(Scene images with change listings)
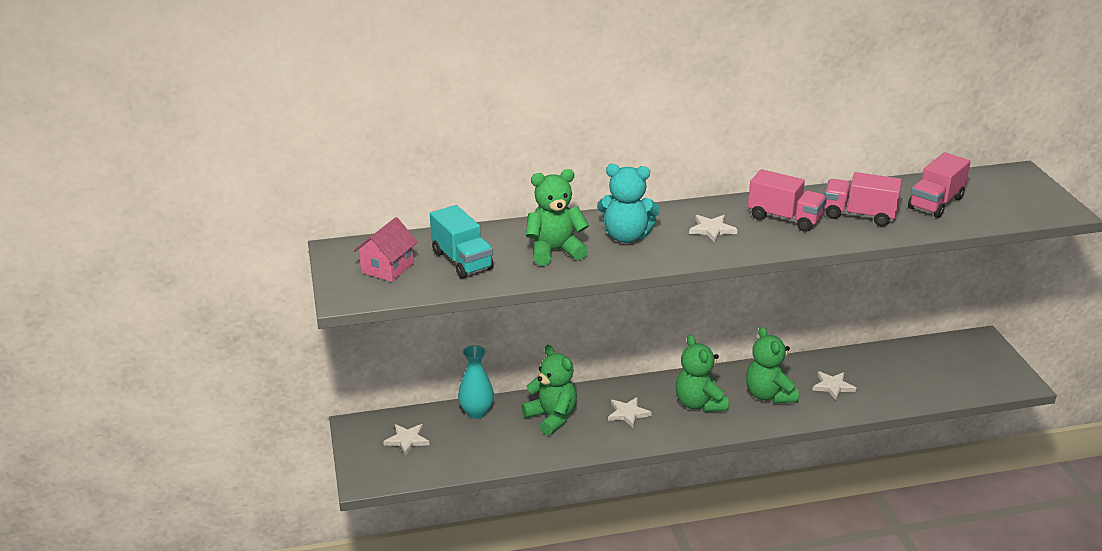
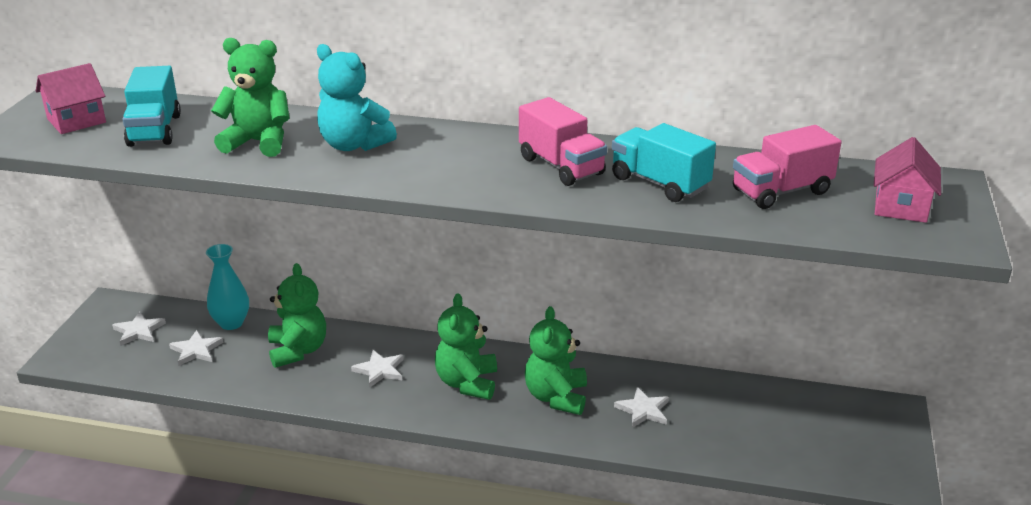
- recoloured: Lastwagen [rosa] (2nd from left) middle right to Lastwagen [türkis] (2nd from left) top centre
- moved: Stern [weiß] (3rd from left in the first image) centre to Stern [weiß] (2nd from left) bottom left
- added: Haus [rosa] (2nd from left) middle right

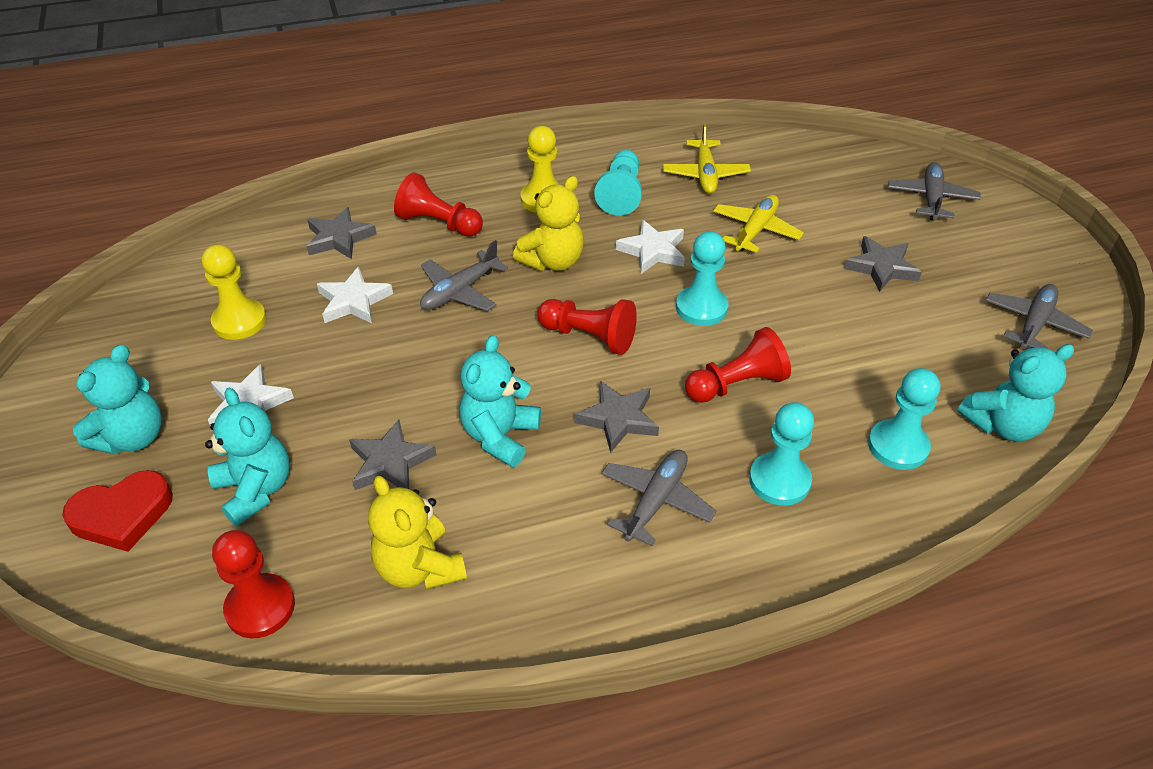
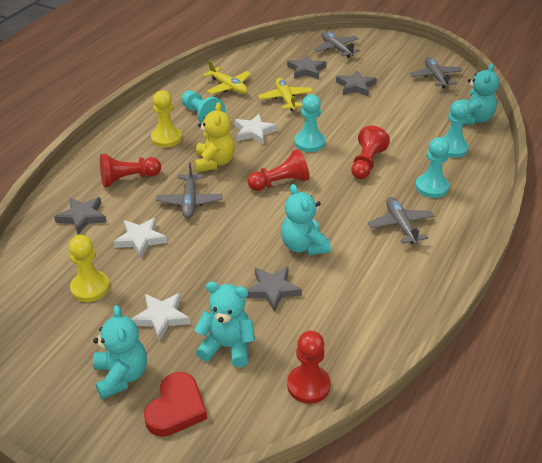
- moved: Stern [grau] (3rd from left) centre to top centre
- removed: Teddybär [gelb] (1st from left) bottom centre

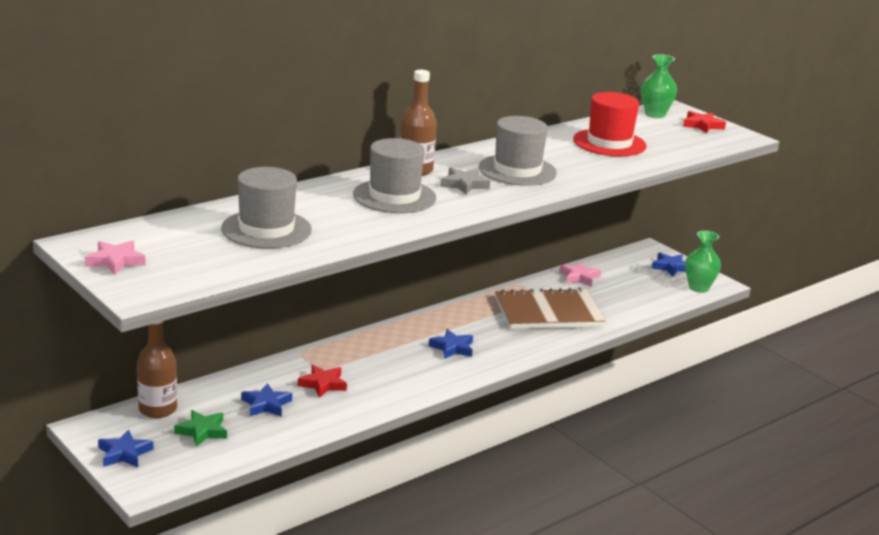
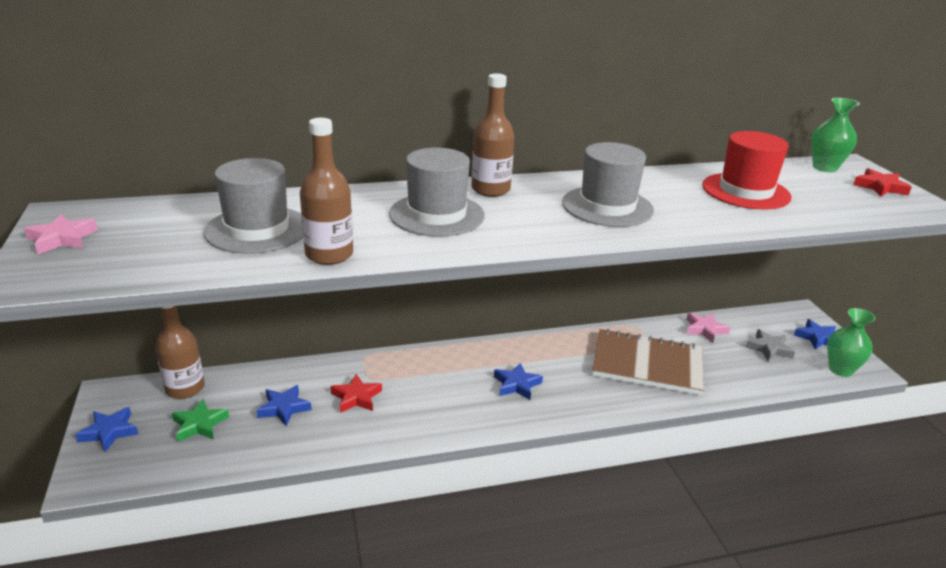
- moved: Stern [grau] centre to middle right
- added: Flasche [braun] (2nd from left) centre

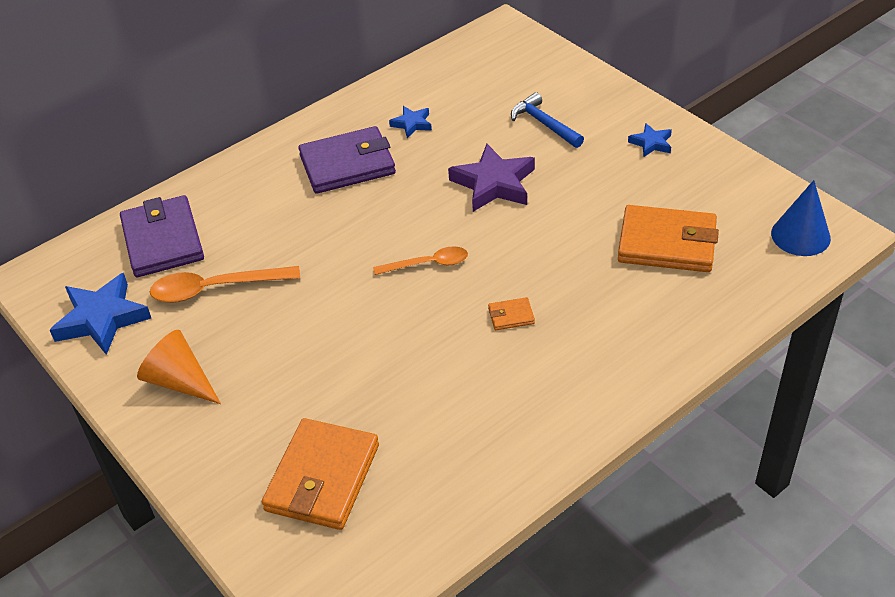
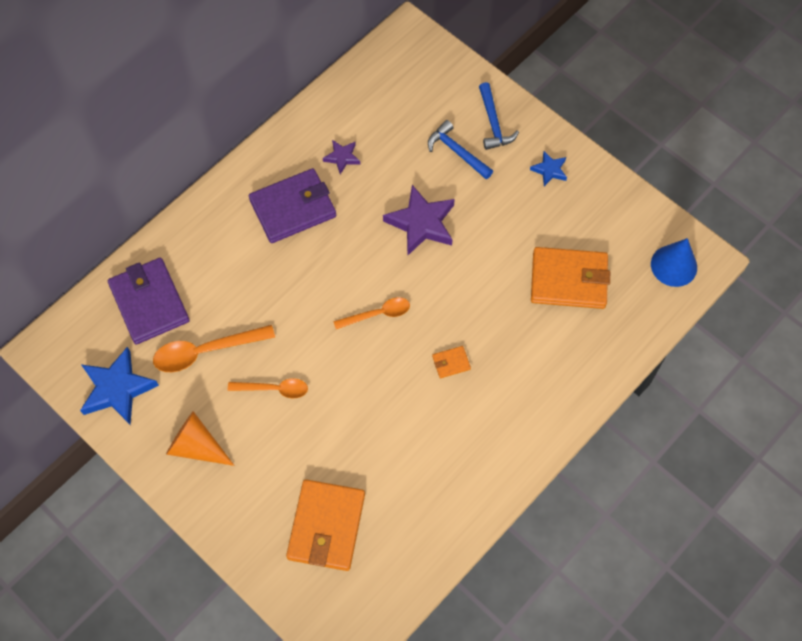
- recoloured: Stern [blau] (2nd from left) top centre to Stern [lila] (1st from left) top centre
- added: Hammer [blau] (2nd from left) top centre
- added: Löffel [orange] (2nd from left) centre

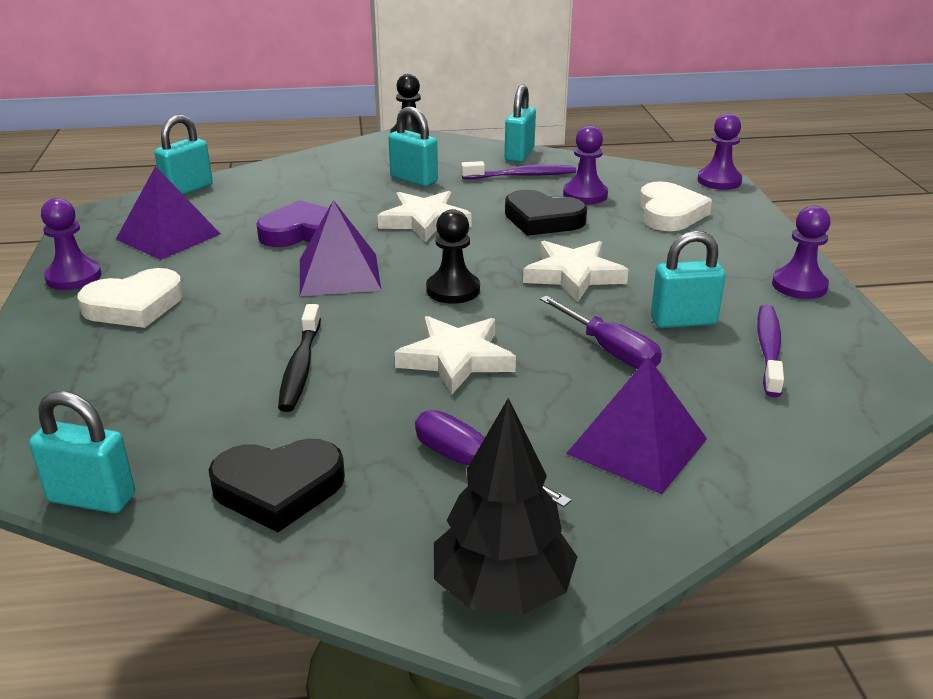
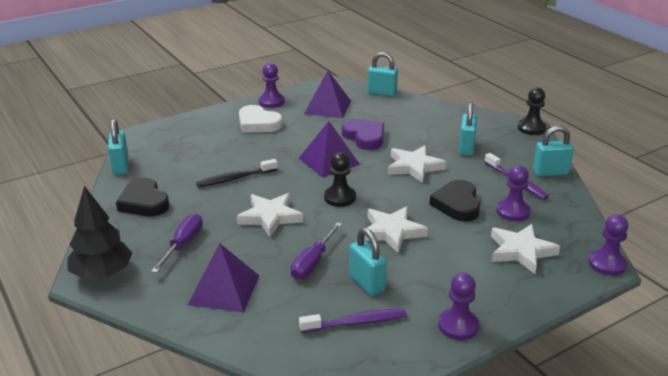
- replaced: Herz [weiß] (2nd from left) top right to Stern [weiß] (4th from left) middle right

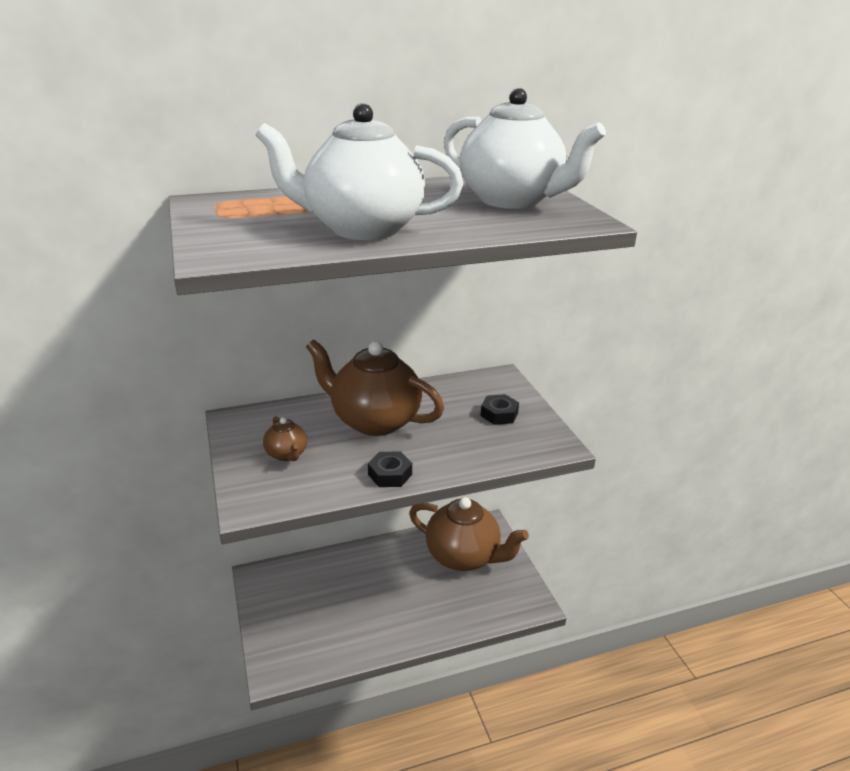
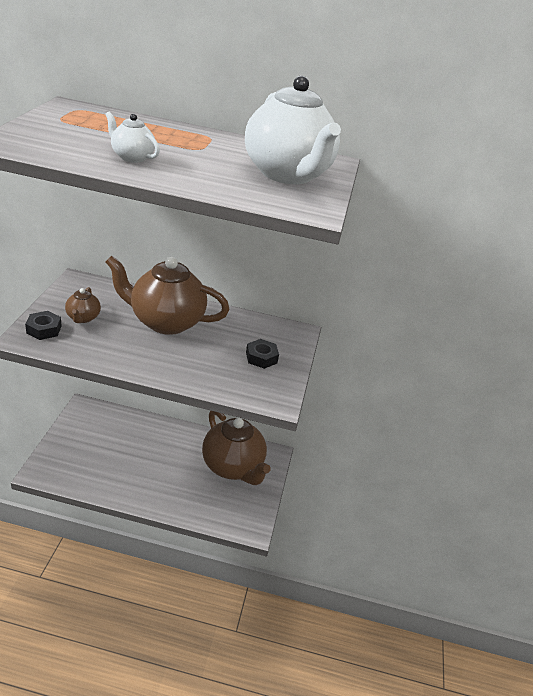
- resized: Teekanne [weiß] (1st from left) top centre = top left x0.45
- turned: Teekanne [braun] (2nd from left) centre = middle left 45 degrees counterclockwise
- moved: Sechskantmutter [schwarz] (1st from left) centre to middle left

== WORK TASK ==
Every entry above has to be repeated exactly, apart from its pictures.

== ANSWER BOX ==
- recoloured: Lastwagen [rosa] (2nd from left) middle right to Lastwagen [türkis] (2nd from left) top centre
- moved: Stern [weiß] (3rd from left in the first image) centre to Stern [weiß] (2nd from left) bottom left
- added: Haus [rosa] (2nd from left) middle right

- moved: Stern [grau] (3rd from left) centre to top centre
- removed: Teddybär [gelb] (1st from left) bottom centre

- moved: Stern [grau] centre to middle right
- added: Flasche [braun] (2nd from left) centre

- recoloured: Stern [blau] (2nd from left) top centre to Stern [lila] (1st from left) top centre
- added: Hammer [blau] (2nd from left) top centre
- added: Löffel [orange] (2nd from left) centre

- replaced: Herz [weiß] (2nd from left) top right to Stern [weiß] (4th from left) middle right

- resized: Teekanne [weiß] (1st from left) top centre = top left x0.45
- turned: Teekanne [braun] (2nd from left) centre = middle left 45 degrees counterclockwise
- moved: Sechskantmutter [schwarz] (1st from left) centre to middle left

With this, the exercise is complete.